-- Opening Marker --

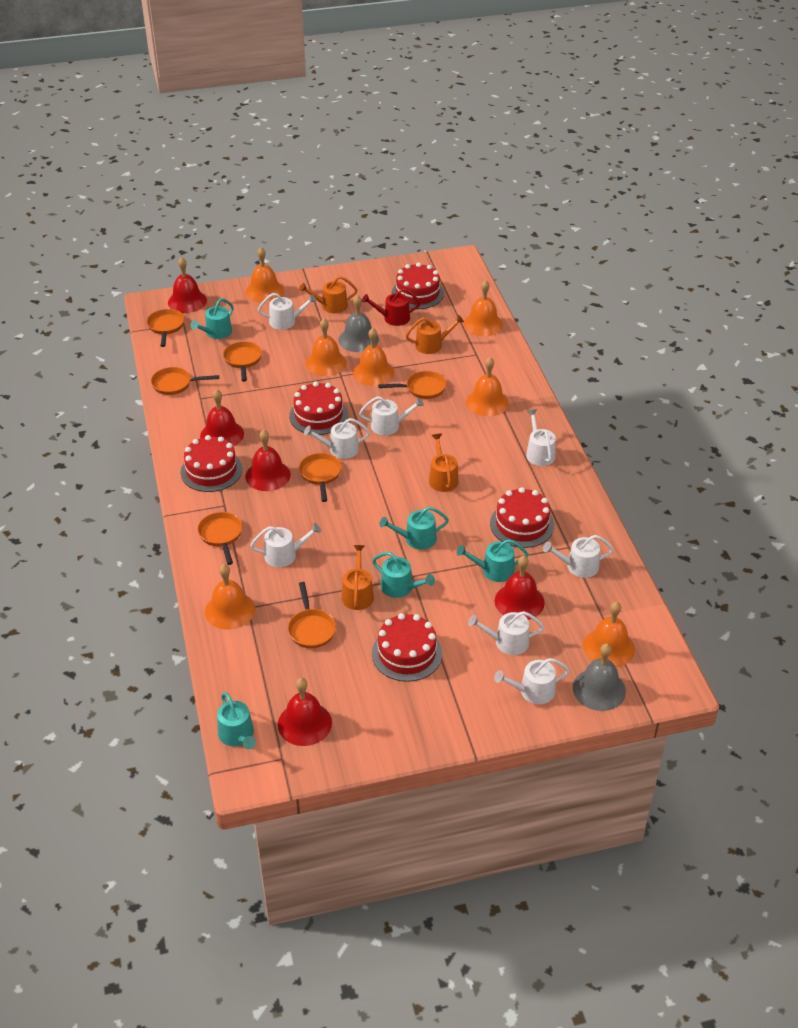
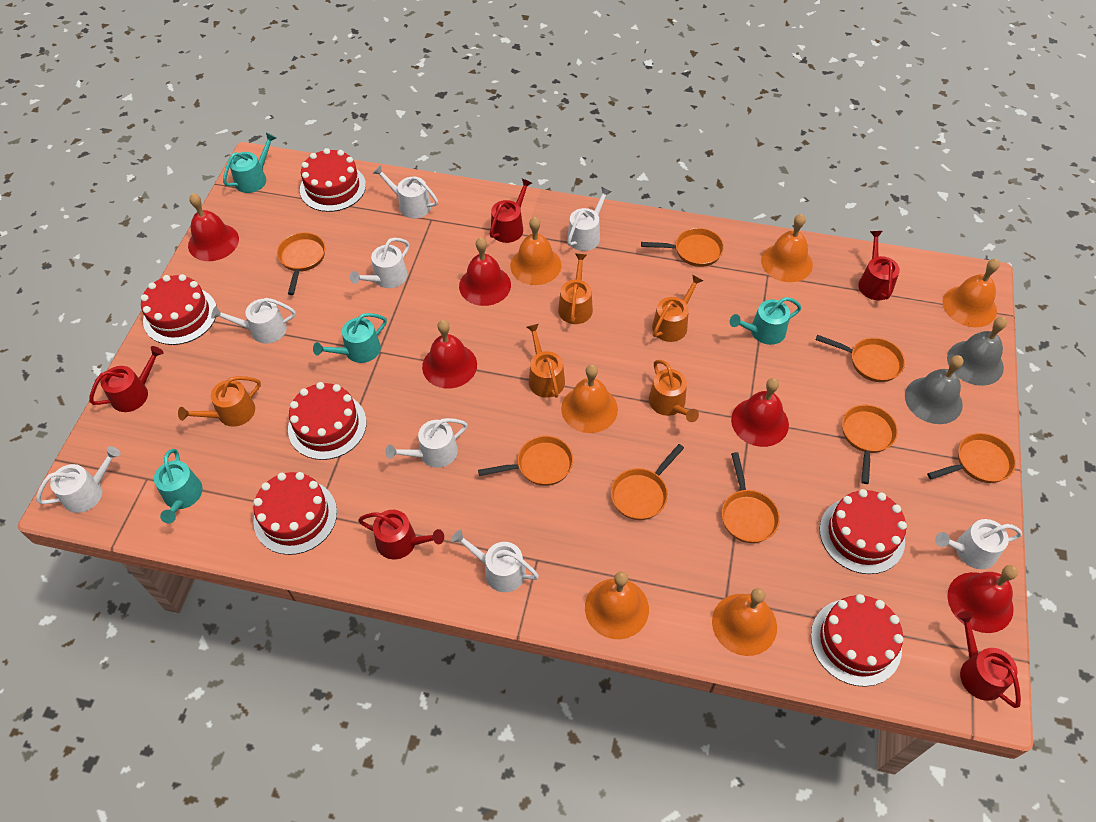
orange bell: 7 -> 6
orange pan: 7 -> 8
orange watering can: 4 -> 5
red cake: 5 -> 6
red watering can: 1 -> 5
turquoise watering can: 5 -> 4

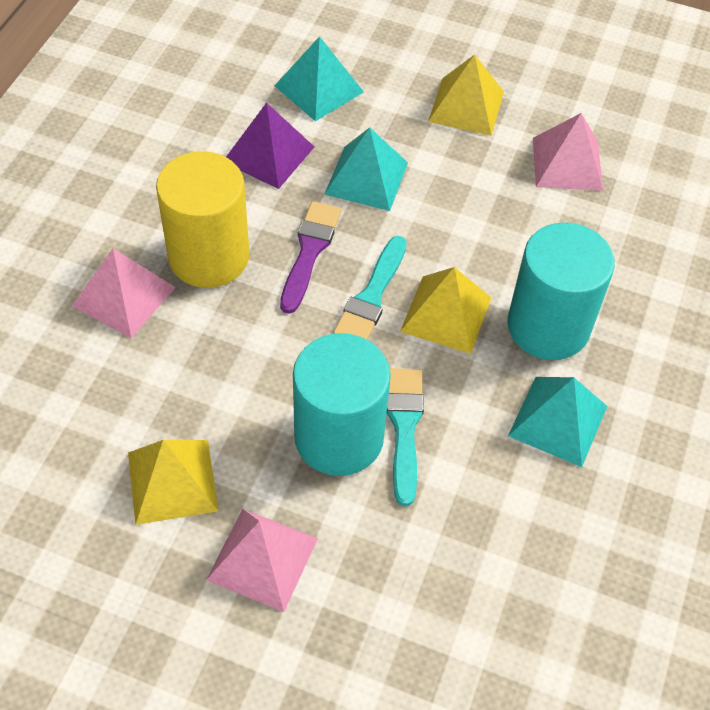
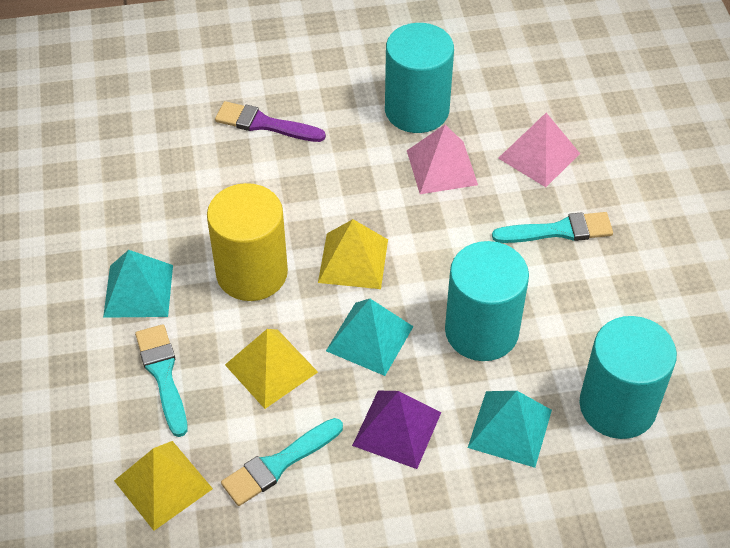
pink pyramid: 3 -> 2
turquoise brush: 2 -> 3
turquoise cylinder: 2 -> 3

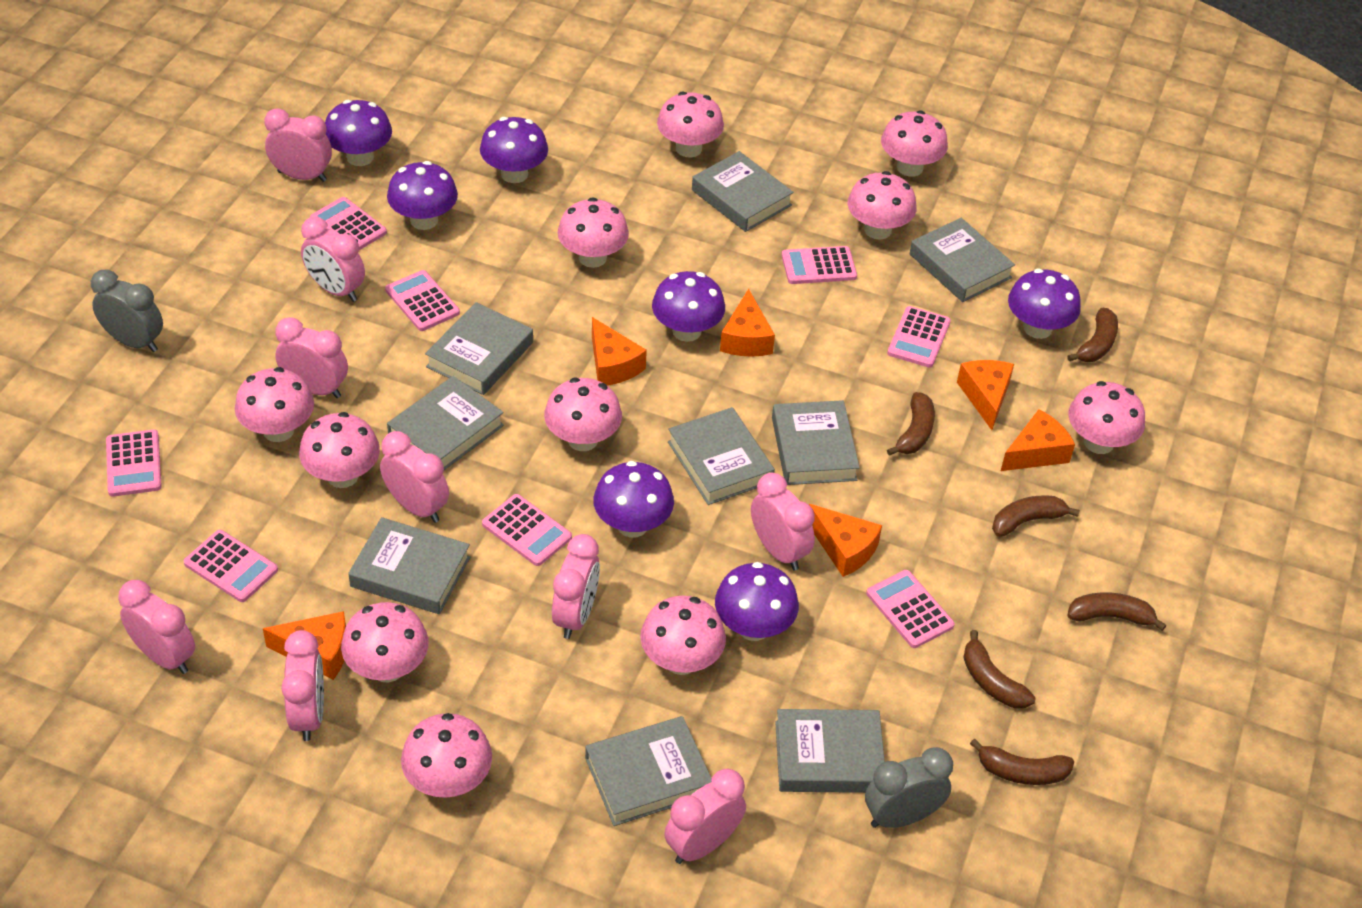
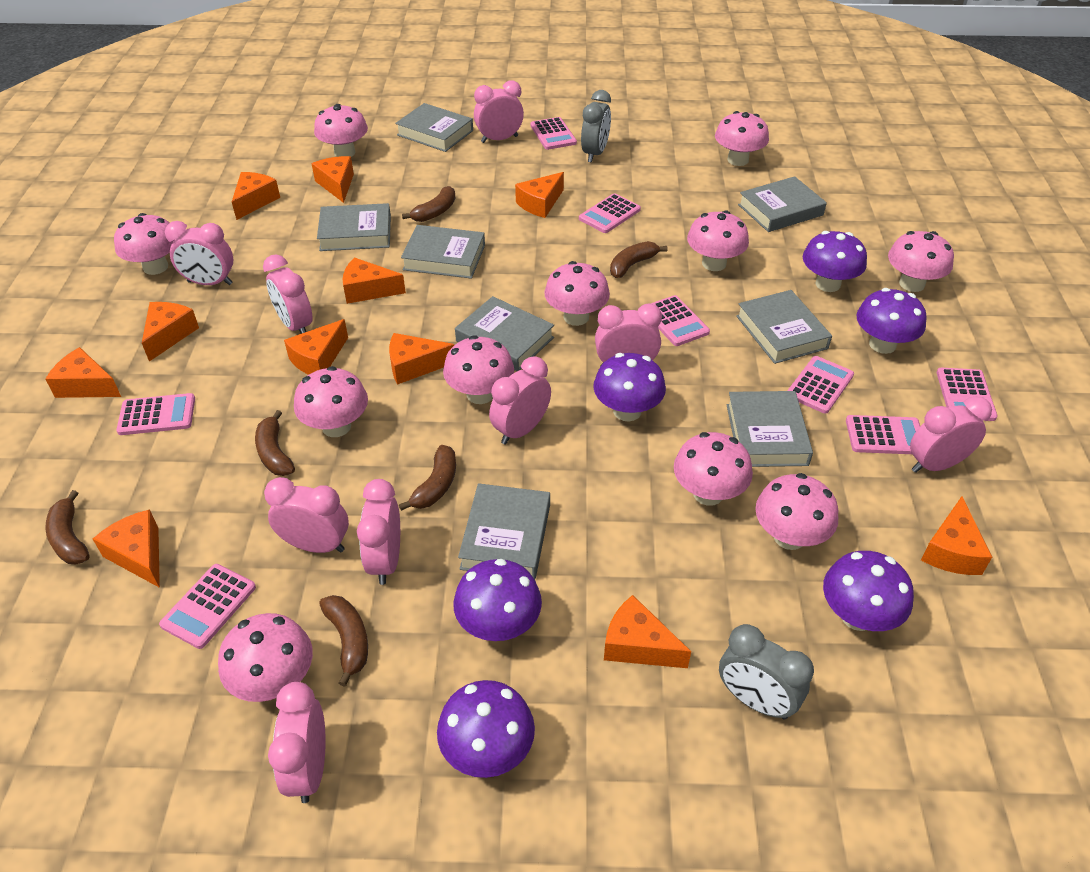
grey book: 9 -> 8
orange cheese: 6 -> 11
purple mushroom: 7 -> 6

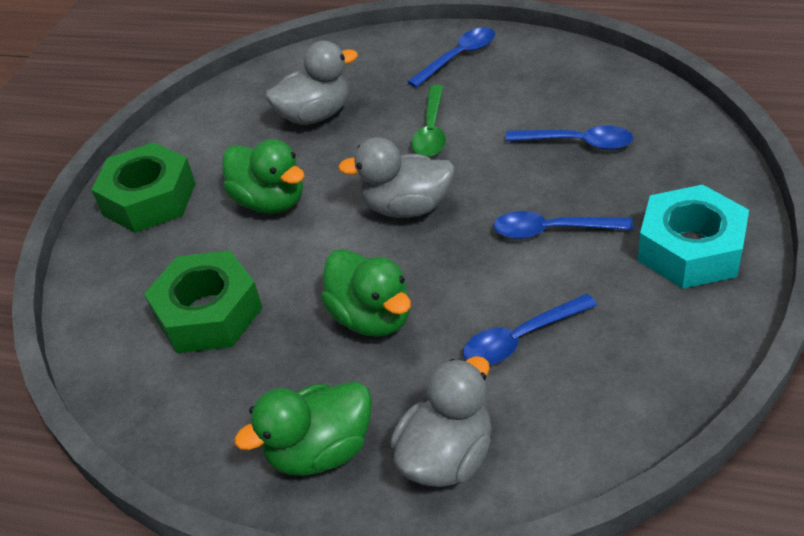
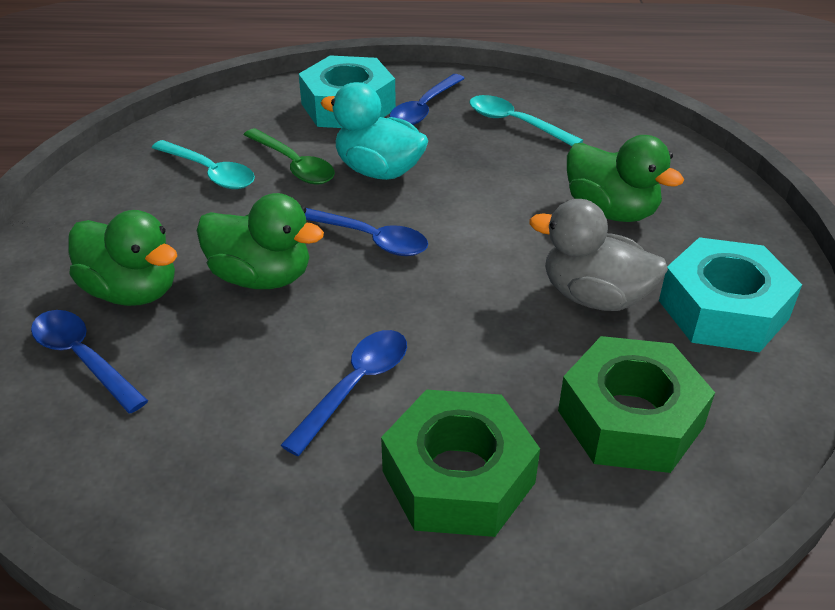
grey duck: 3 -> 1
turquoise duck: 0 -> 1
turquoise nut: 1 -> 2
turquoise spoon: 0 -> 2

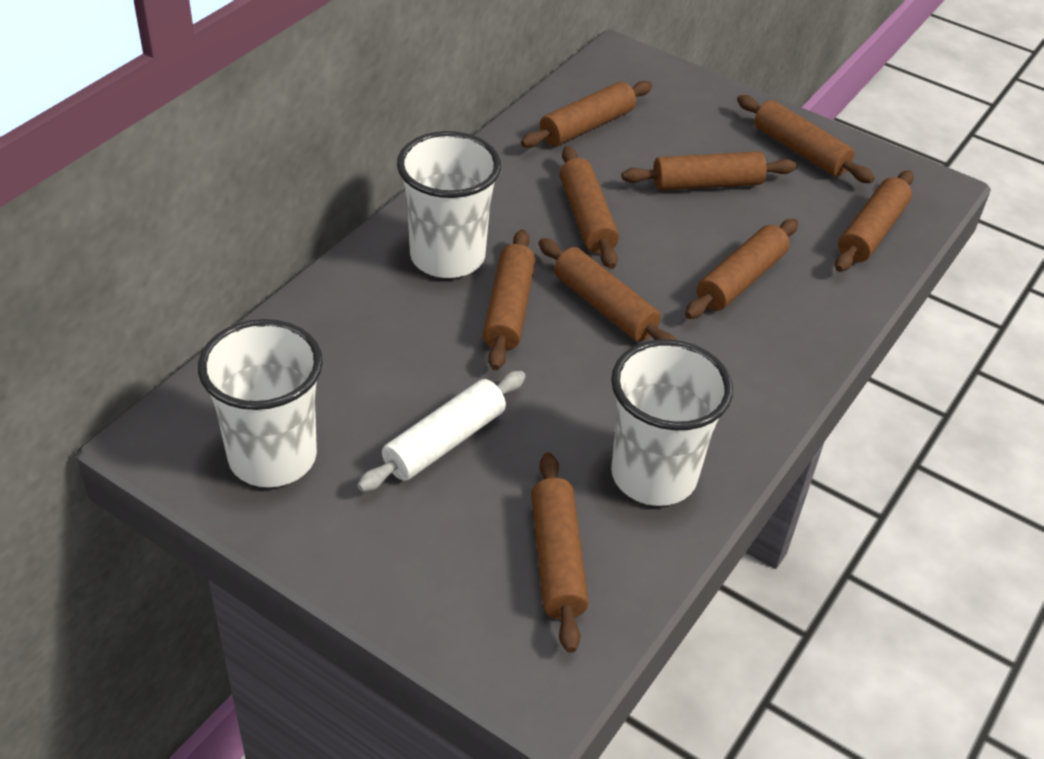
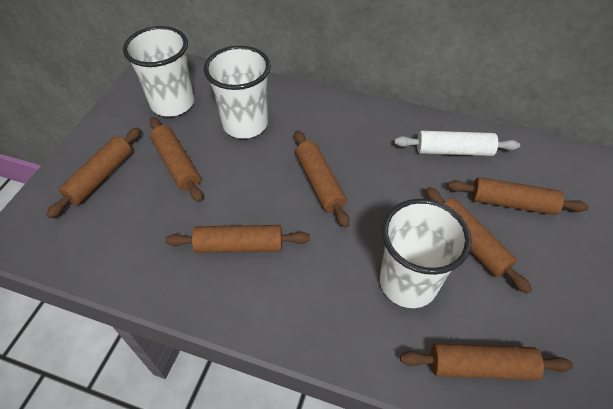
brown rolling pin: 9 -> 7

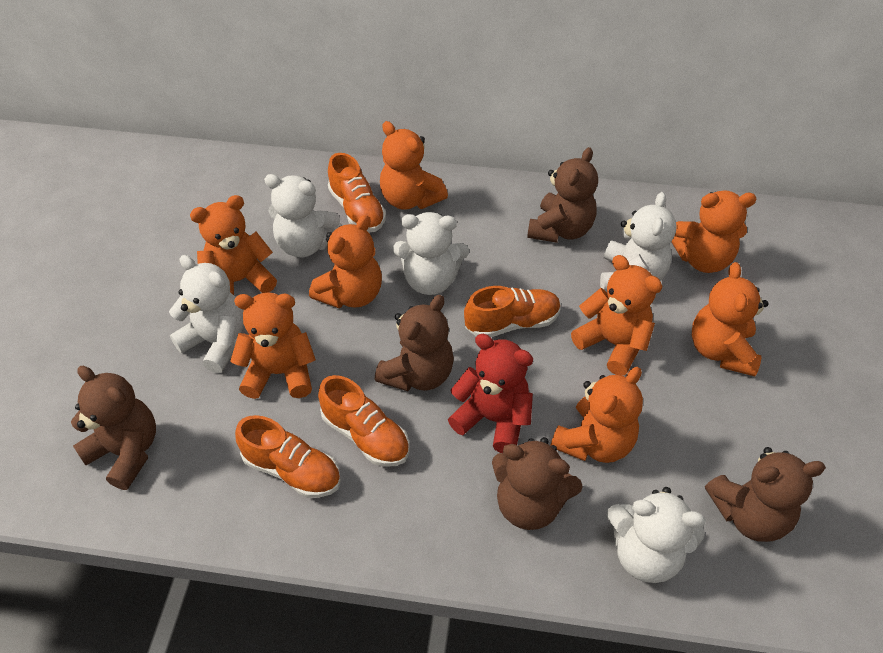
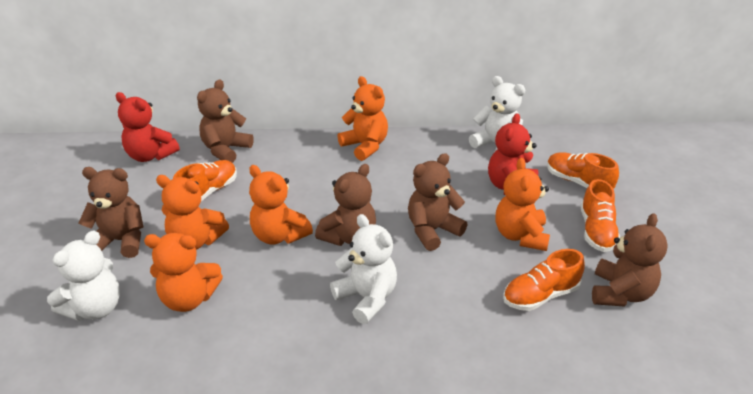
orange teddy bear: 8 -> 5
red teddy bear: 1 -> 2
white teddy bear: 5 -> 3

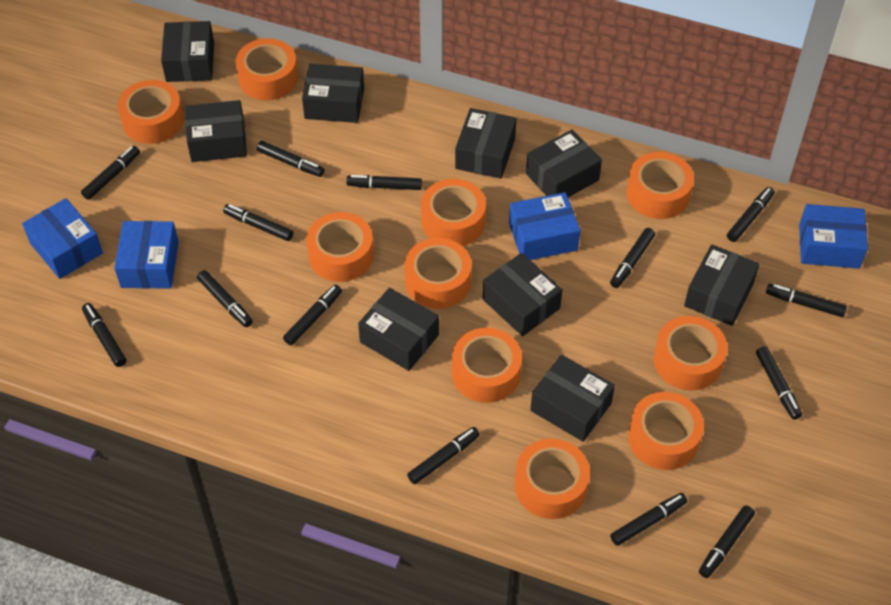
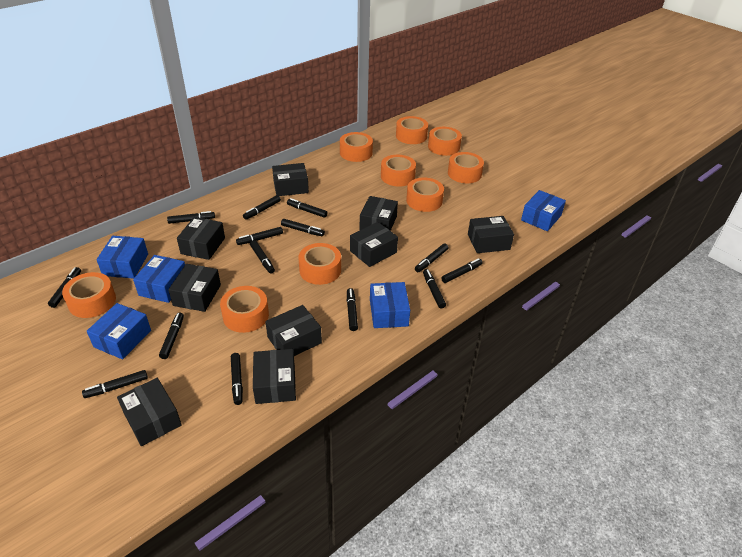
blue box: 4 -> 5
orange tape: 10 -> 9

-- Closing Marker --

Search the entries for "teddy" and copy out each line that has it.

orange teddy bear: 8 -> 5
red teddy bear: 1 -> 2
white teddy bear: 5 -> 3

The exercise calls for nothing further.